**Problem statement**: Output, exactly and with no pictures, the line that contains "Engine Contacts: [360,227,671,367]" and every line that comes after it in the data below, the last one included.

**Supplied material**:
╔══
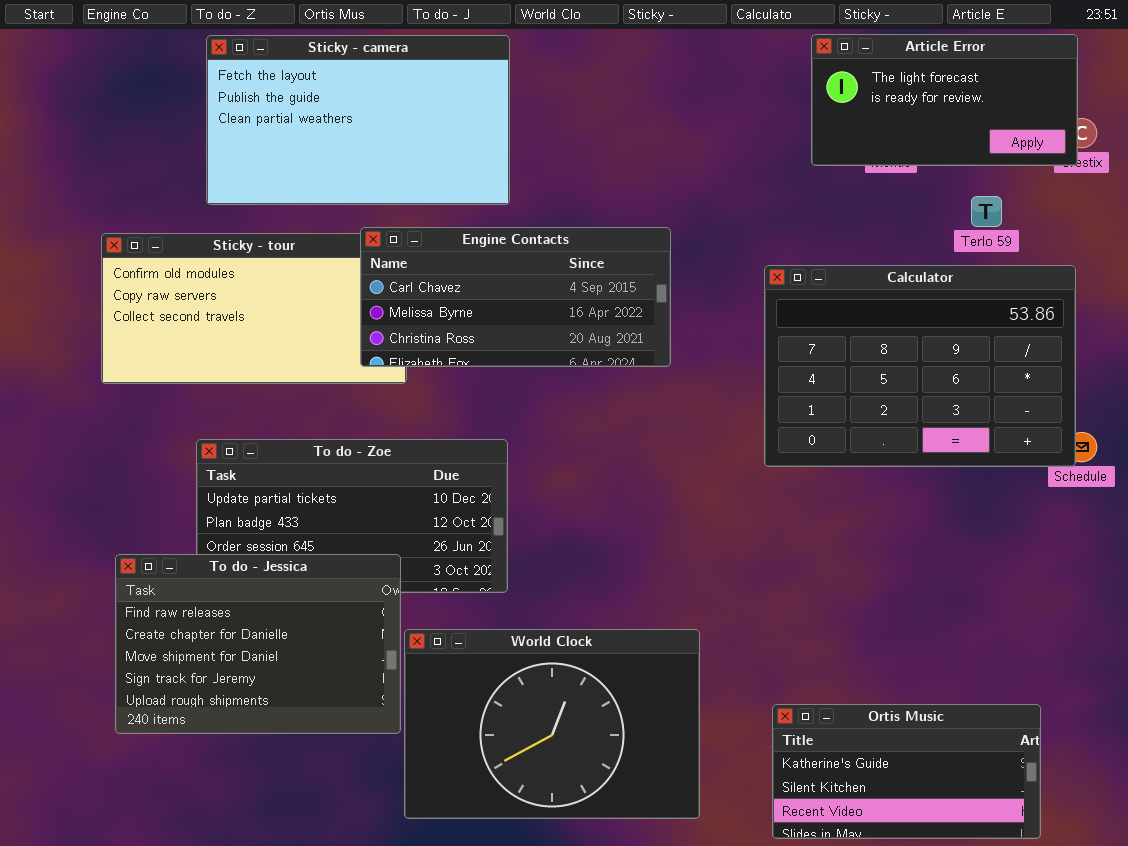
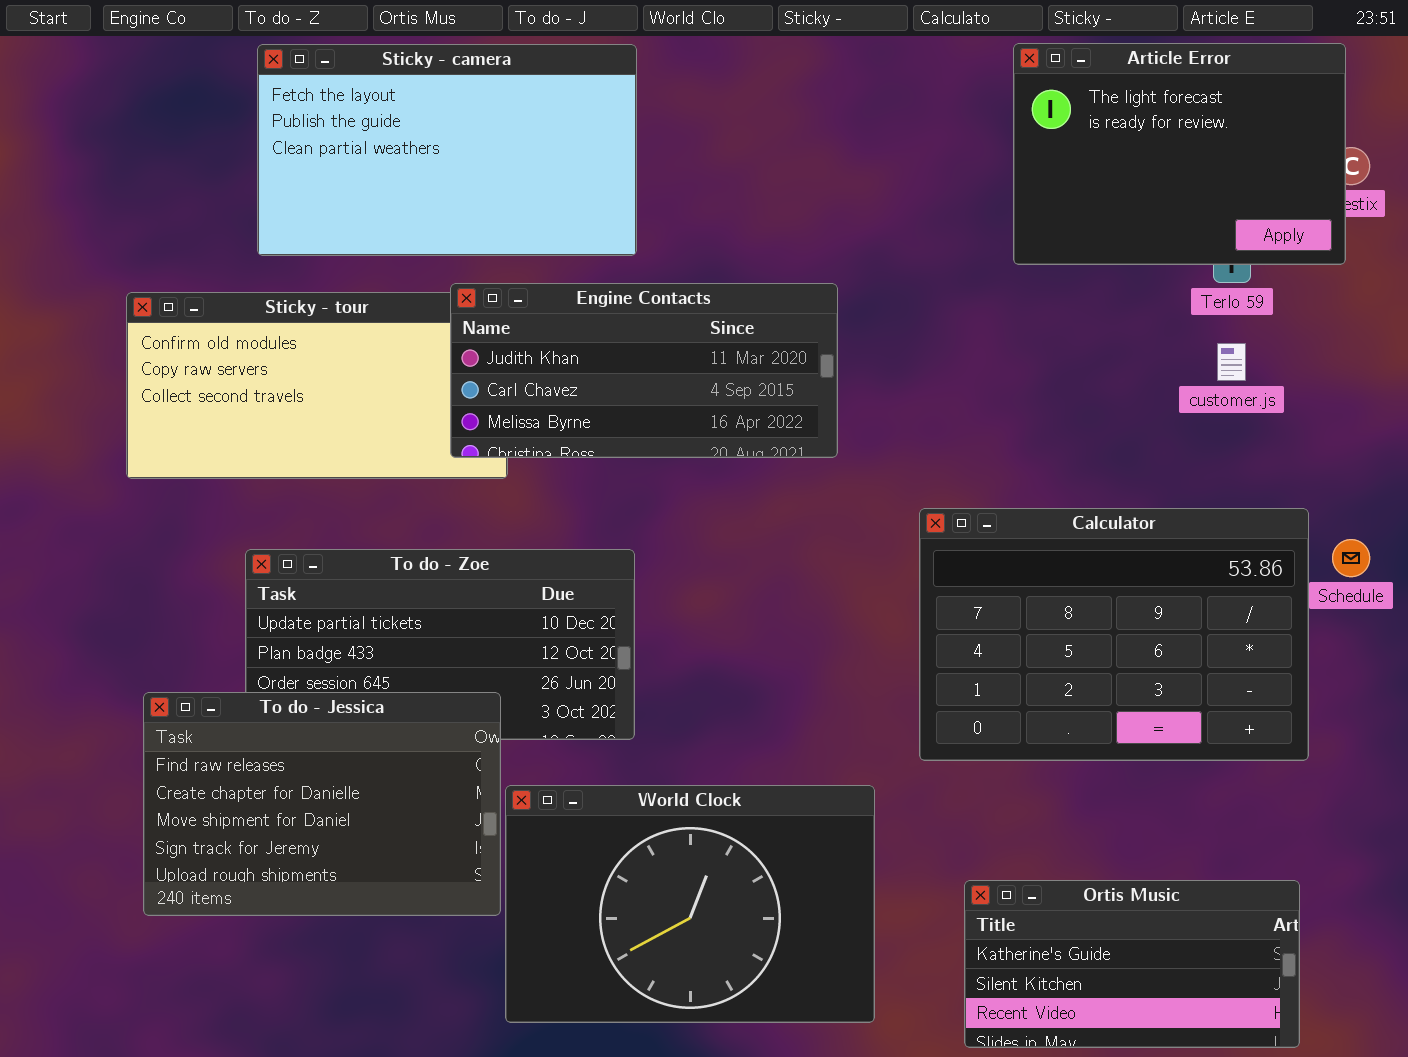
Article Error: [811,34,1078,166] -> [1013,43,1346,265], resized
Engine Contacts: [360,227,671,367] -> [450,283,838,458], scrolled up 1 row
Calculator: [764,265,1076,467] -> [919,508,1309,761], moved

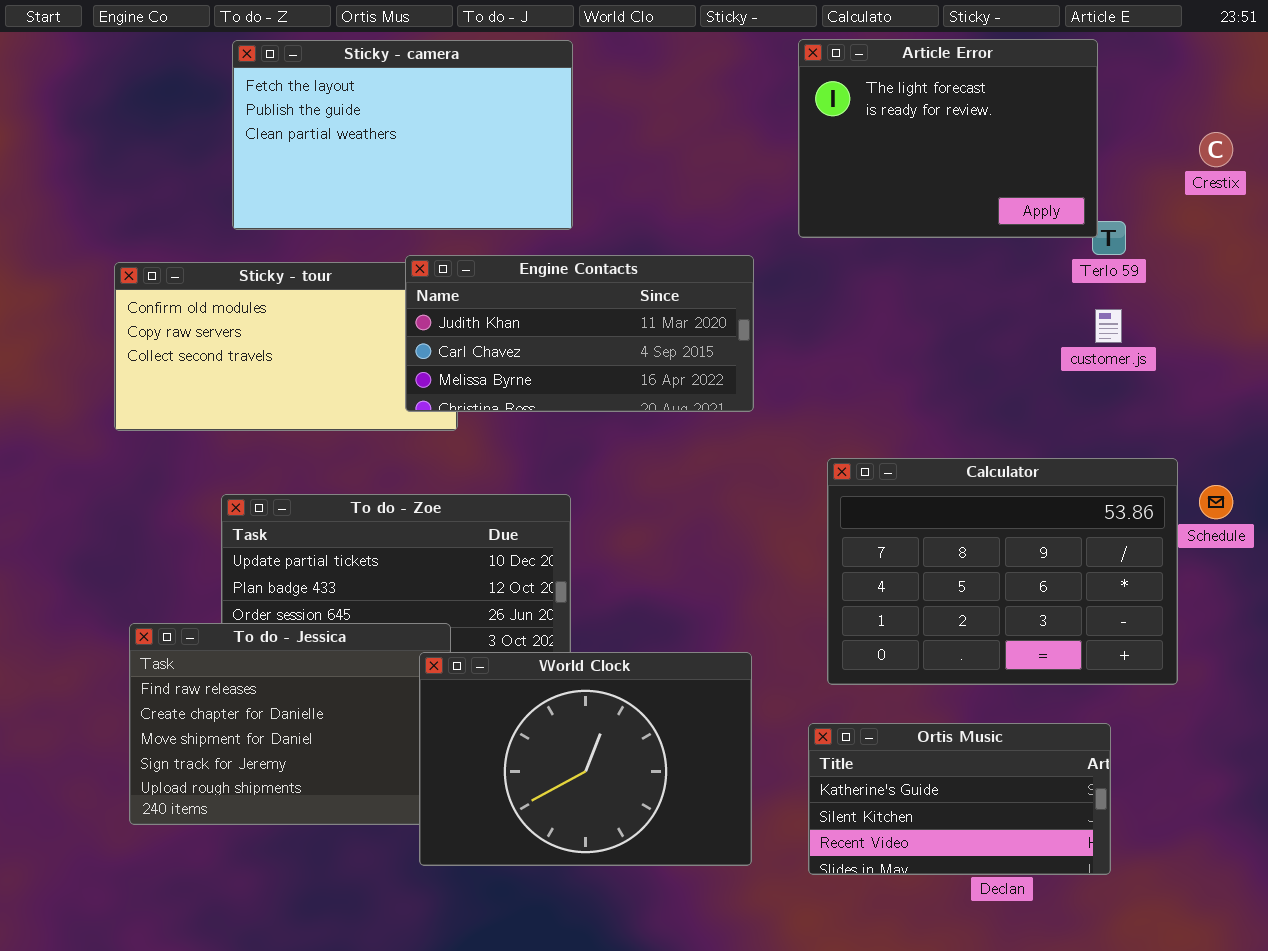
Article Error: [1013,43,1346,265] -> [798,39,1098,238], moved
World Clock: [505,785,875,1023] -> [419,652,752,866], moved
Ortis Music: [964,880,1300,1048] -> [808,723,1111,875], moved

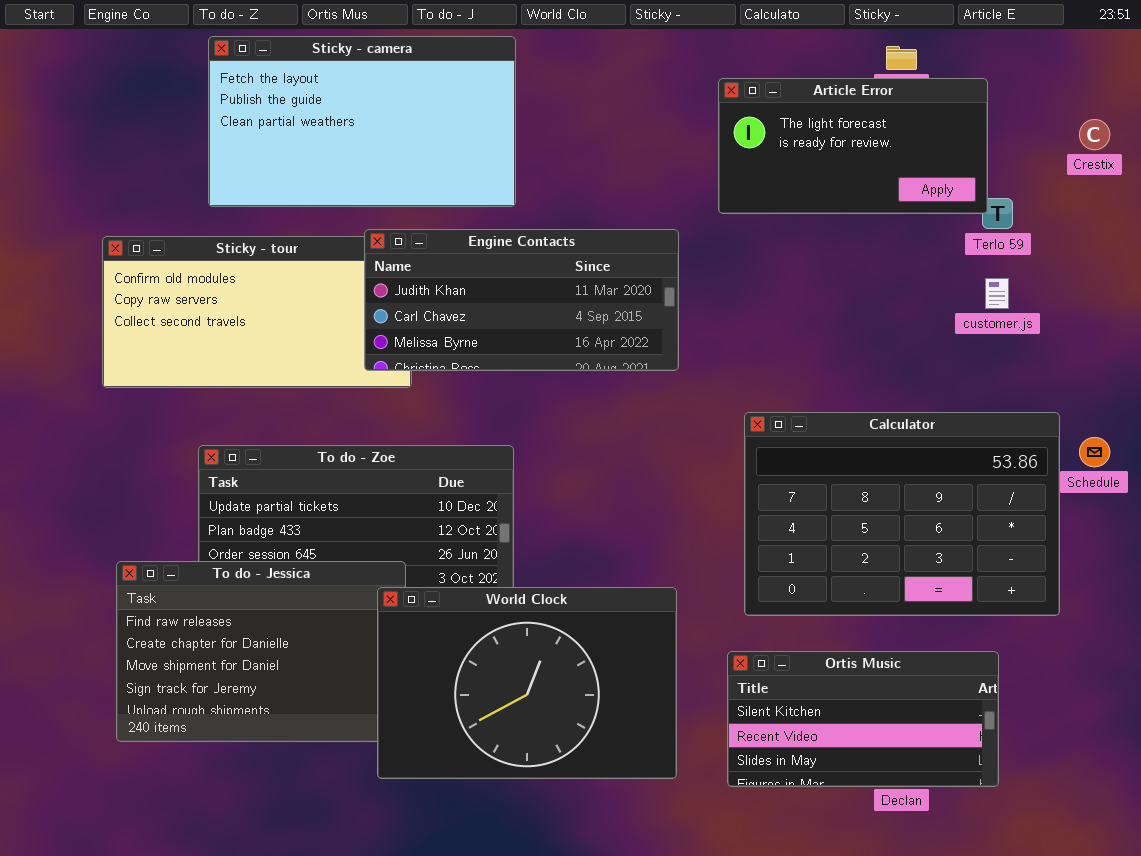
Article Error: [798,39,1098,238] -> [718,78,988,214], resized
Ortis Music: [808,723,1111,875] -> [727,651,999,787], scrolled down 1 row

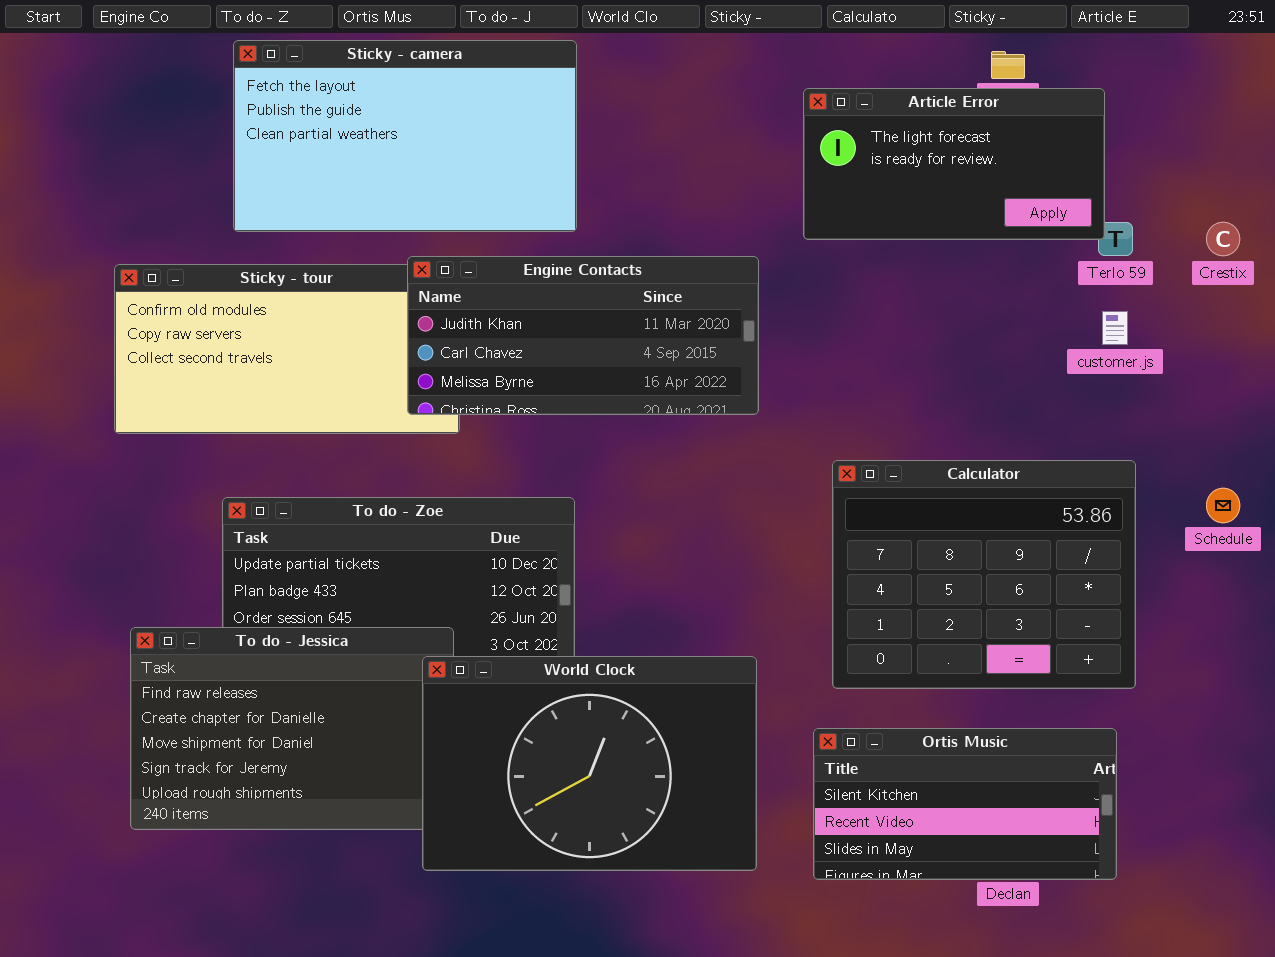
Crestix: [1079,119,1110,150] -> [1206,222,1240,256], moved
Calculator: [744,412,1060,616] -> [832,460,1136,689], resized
╚══
**Your solution**:
Engine Contacts: [360,227,671,367] -> [450,283,838,458], scrolled up 1 row
Calculator: [764,265,1076,467] -> [919,508,1309,761], moved

Article Error: [1013,43,1346,265] -> [798,39,1098,238], moved
World Clock: [505,785,875,1023] -> [419,652,752,866], moved
Ortis Music: [964,880,1300,1048] -> [808,723,1111,875], moved

Article Error: [798,39,1098,238] -> [718,78,988,214], resized
Ortis Music: [808,723,1111,875] -> [727,651,999,787], scrolled down 1 row

Crestix: [1079,119,1110,150] -> [1206,222,1240,256], moved
Calculator: [744,412,1060,616] -> [832,460,1136,689], resized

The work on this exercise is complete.